◆ PROBLEM DESCRIPTION ◆
How many lines in the records below contain "boat"? Reply with the number alone.

Dataset items:
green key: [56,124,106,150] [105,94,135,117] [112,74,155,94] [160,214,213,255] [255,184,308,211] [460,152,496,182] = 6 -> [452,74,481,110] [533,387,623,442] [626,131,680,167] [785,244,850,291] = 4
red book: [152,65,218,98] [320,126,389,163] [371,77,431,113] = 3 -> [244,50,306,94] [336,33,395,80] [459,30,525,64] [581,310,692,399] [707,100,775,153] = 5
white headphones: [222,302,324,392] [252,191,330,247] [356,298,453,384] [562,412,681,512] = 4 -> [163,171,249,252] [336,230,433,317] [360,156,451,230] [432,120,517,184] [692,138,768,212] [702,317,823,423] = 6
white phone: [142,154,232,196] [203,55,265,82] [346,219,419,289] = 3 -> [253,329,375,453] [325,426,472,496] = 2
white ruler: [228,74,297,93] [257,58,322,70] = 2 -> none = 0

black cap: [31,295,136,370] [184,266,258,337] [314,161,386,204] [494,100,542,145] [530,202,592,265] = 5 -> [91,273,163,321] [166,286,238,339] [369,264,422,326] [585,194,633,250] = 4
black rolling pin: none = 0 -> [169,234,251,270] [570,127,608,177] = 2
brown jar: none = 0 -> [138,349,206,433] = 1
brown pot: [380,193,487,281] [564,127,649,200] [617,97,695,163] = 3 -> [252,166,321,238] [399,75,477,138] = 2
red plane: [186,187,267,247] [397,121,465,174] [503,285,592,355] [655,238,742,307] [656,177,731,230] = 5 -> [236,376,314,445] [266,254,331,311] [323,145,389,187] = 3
---
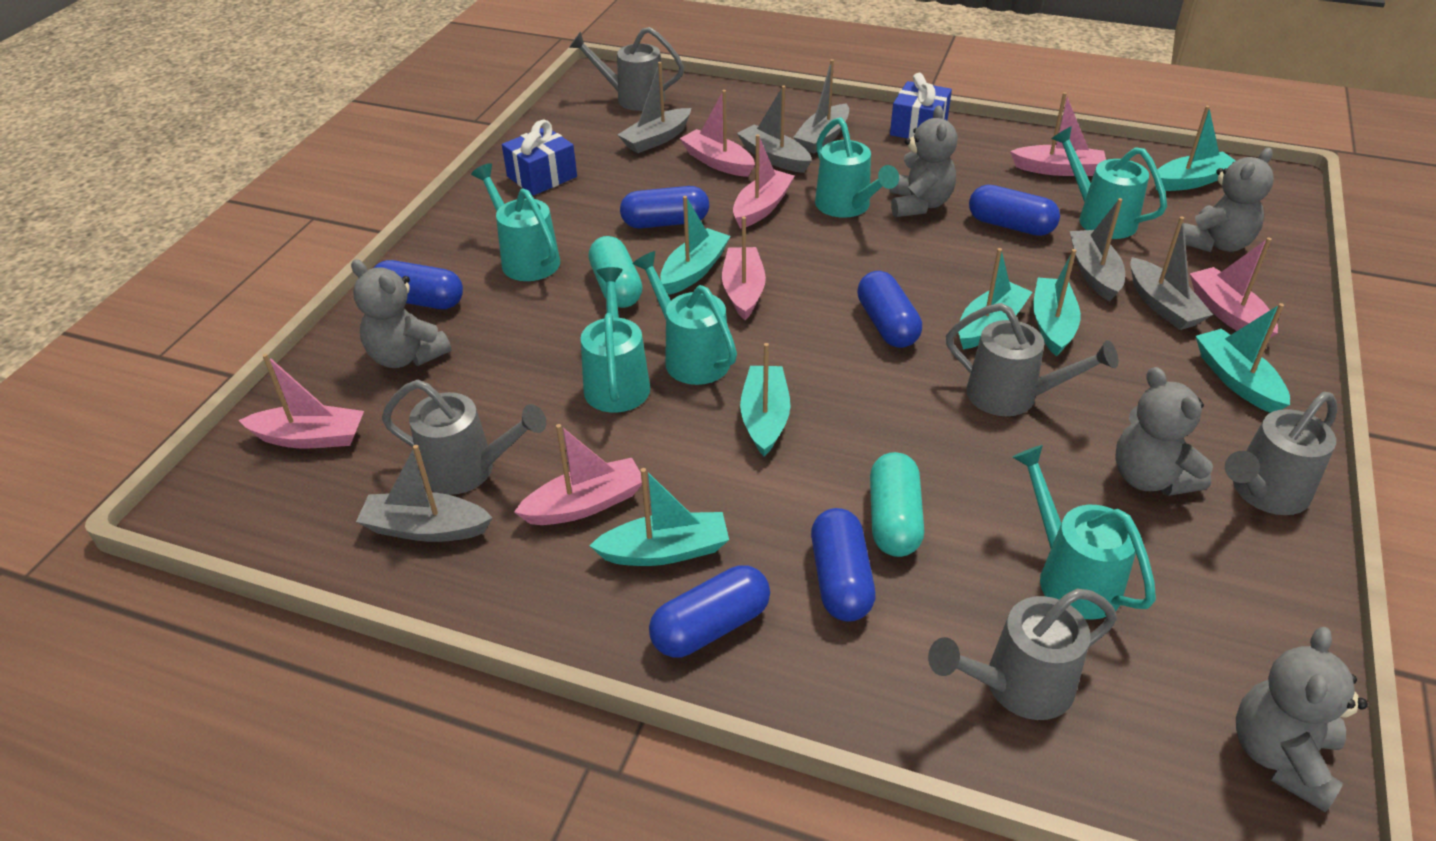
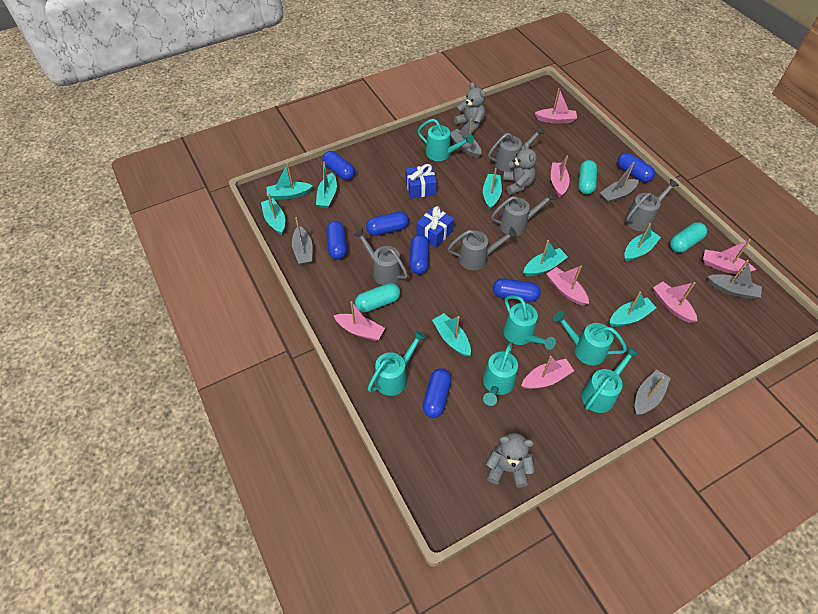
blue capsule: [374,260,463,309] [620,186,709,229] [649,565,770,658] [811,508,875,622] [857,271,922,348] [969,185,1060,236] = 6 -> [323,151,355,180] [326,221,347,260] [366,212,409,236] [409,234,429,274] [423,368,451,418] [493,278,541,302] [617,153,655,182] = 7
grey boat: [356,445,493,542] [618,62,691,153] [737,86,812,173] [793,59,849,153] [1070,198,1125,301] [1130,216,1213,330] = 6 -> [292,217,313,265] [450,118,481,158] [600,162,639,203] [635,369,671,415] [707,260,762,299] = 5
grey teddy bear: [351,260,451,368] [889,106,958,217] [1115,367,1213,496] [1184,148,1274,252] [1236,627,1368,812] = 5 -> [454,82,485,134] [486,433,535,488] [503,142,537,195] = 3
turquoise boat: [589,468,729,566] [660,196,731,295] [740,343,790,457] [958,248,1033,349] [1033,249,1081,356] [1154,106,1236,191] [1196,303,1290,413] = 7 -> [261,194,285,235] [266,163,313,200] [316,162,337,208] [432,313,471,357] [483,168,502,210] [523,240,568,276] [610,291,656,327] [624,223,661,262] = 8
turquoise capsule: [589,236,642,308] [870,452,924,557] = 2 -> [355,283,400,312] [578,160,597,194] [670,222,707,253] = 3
--
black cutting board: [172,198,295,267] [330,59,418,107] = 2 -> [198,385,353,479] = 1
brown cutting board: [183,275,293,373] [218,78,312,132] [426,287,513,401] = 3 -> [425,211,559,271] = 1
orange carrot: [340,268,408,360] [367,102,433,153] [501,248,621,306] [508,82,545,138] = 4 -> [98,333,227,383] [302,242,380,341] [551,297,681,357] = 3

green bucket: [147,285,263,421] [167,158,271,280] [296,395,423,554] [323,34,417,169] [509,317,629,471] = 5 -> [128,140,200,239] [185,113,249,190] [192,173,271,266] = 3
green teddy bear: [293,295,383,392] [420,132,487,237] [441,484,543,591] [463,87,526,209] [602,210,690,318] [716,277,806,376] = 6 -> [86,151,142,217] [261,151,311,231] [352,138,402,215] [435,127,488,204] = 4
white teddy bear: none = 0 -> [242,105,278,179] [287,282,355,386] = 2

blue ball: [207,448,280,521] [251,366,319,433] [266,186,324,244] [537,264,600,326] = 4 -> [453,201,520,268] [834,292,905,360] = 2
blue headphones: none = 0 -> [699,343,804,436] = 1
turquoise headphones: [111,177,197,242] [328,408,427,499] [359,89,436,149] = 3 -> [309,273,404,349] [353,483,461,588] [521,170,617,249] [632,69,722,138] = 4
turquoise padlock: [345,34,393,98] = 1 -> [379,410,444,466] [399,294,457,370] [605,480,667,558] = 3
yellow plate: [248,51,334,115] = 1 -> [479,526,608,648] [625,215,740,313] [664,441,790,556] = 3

◆ REPLY ◆
2